- Requirement:
Return each entry below exactly. Skip the images.

Entries supplied section start

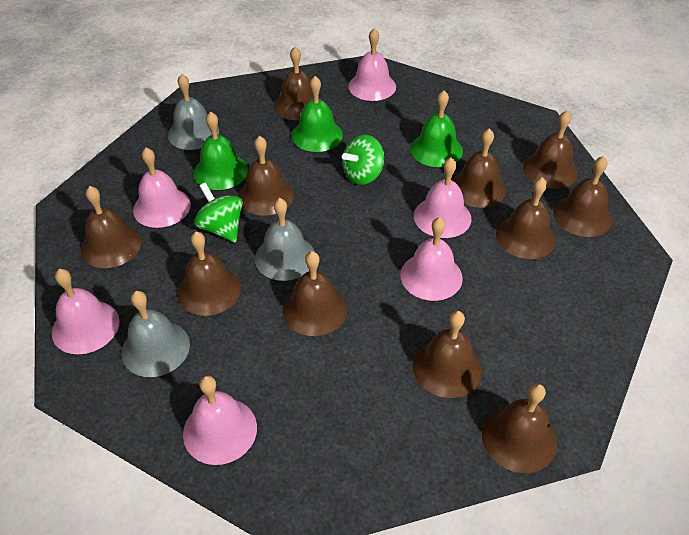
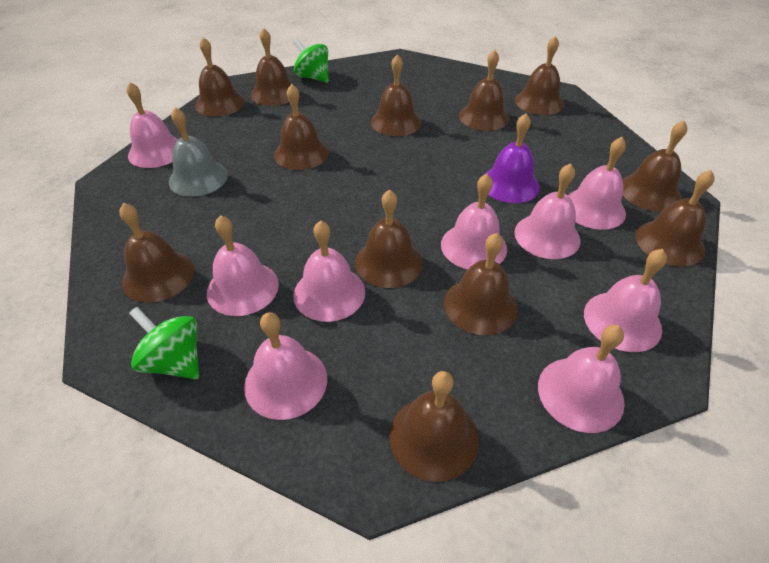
brown bell: 11 -> 12
green bell: 3 -> 0
grey bell: 3 -> 1
pink bell: 6 -> 9
purple bell: 0 -> 1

Entries supplied section end

- Response to the exercise:
brown bell: 11 -> 12
green bell: 3 -> 0
grey bell: 3 -> 1
pink bell: 6 -> 9
purple bell: 0 -> 1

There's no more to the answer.